"""

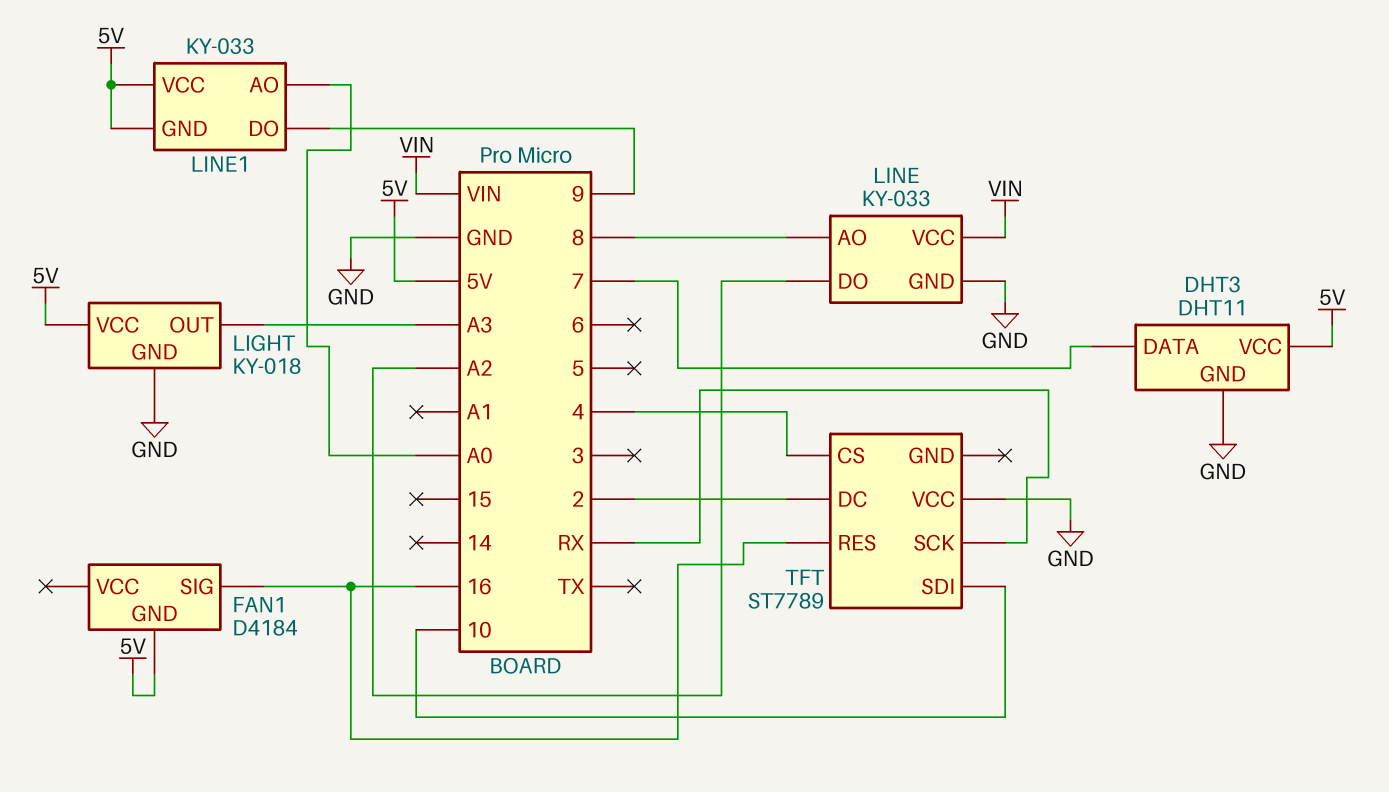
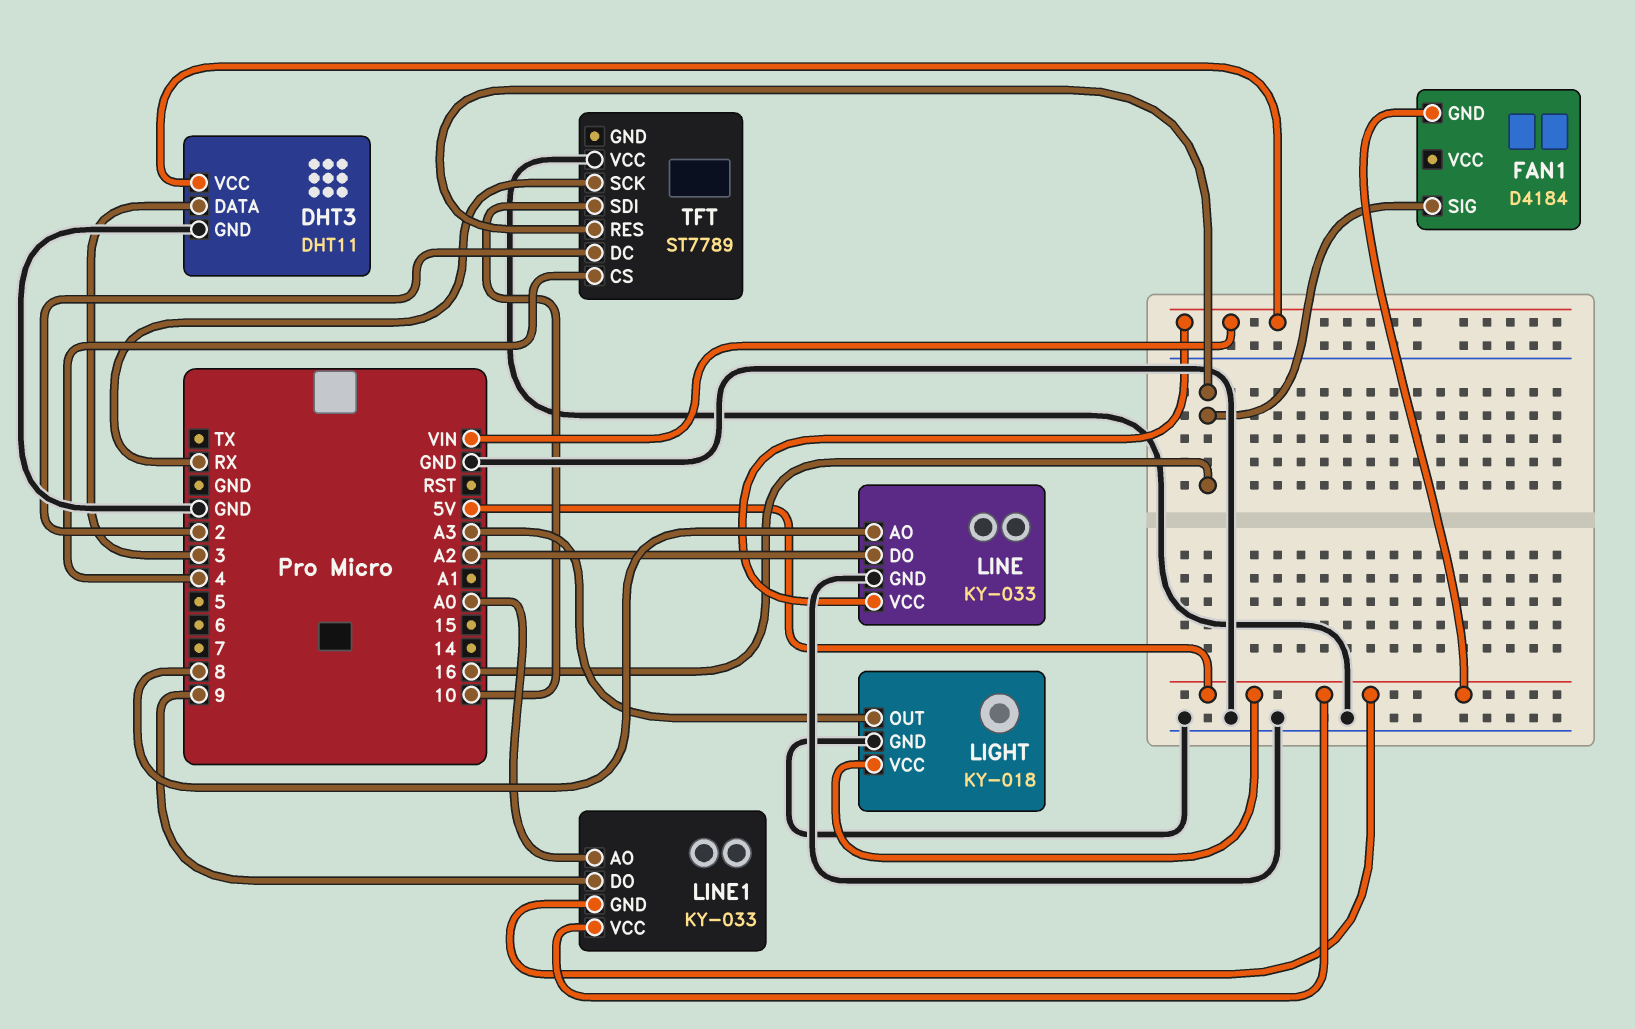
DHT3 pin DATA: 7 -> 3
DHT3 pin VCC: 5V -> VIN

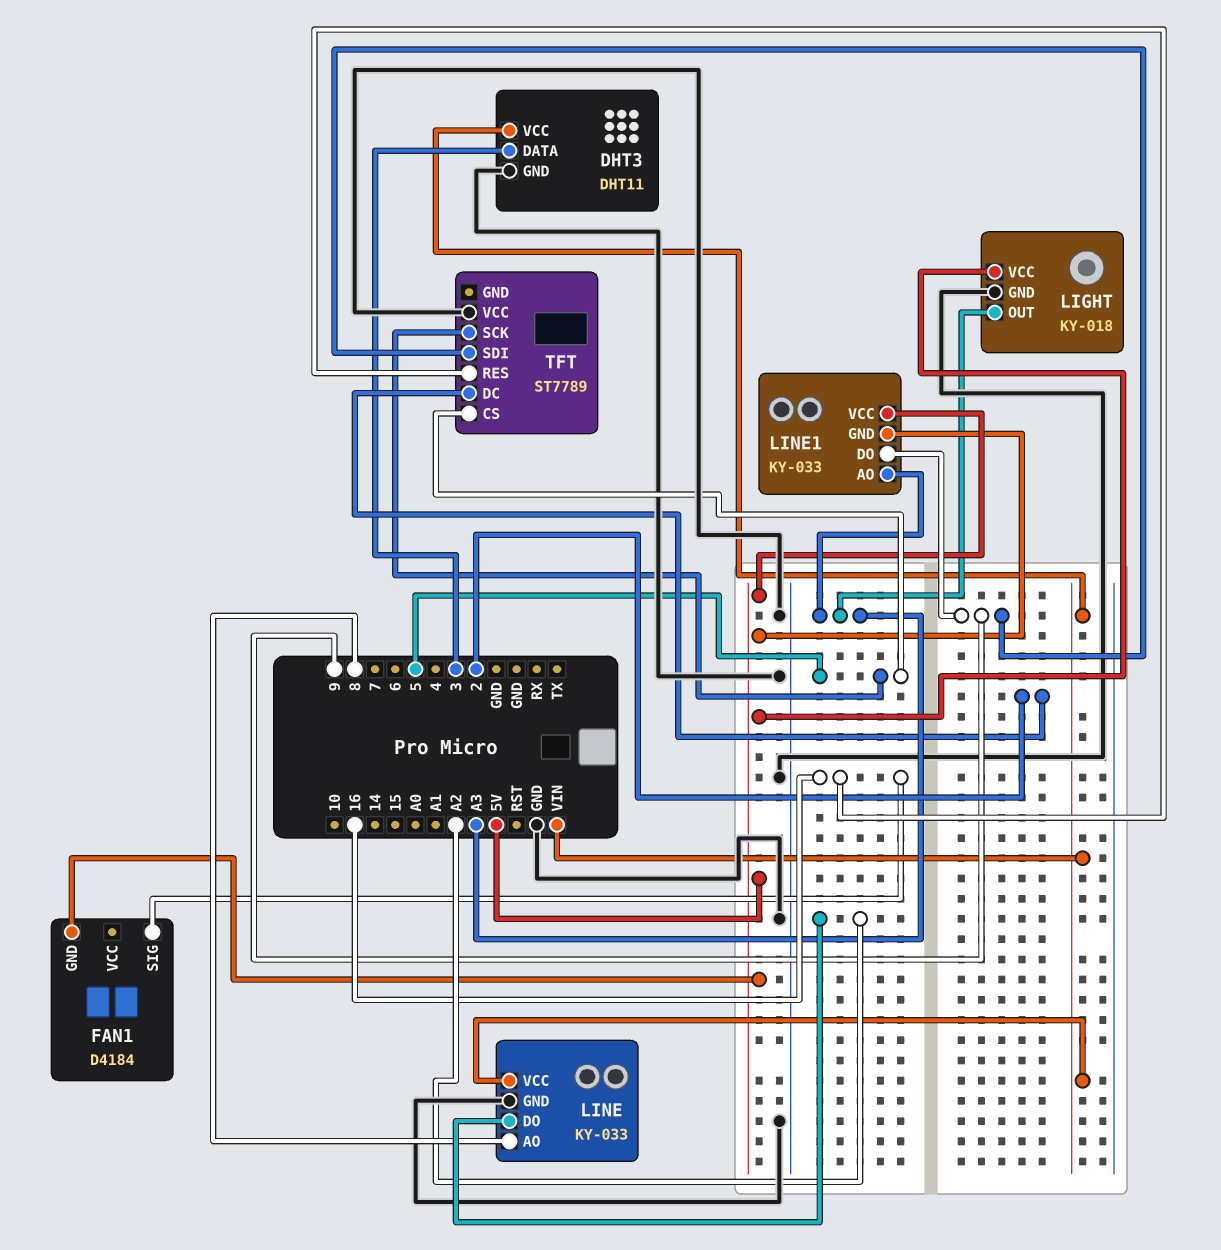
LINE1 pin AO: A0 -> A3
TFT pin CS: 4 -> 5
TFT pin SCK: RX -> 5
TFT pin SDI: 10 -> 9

"""
"""

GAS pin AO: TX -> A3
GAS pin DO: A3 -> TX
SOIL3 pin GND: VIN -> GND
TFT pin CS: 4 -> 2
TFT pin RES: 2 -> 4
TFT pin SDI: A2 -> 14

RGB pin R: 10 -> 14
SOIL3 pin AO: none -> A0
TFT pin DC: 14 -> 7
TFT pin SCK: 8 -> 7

"""

» Directions:
Write out exactly the lines above between the line with "GAS pin DO: A3 -> TX" and the line with "TFT pin SCK: 8 -> 7", inclusive, and nothing beyond them.

» Expected answer:
GAS pin DO: A3 -> TX
SOIL3 pin GND: VIN -> GND
TFT pin CS: 4 -> 2
TFT pin RES: 2 -> 4
TFT pin SDI: A2 -> 14

RGB pin R: 10 -> 14
SOIL3 pin AO: none -> A0
TFT pin DC: 14 -> 7
TFT pin SCK: 8 -> 7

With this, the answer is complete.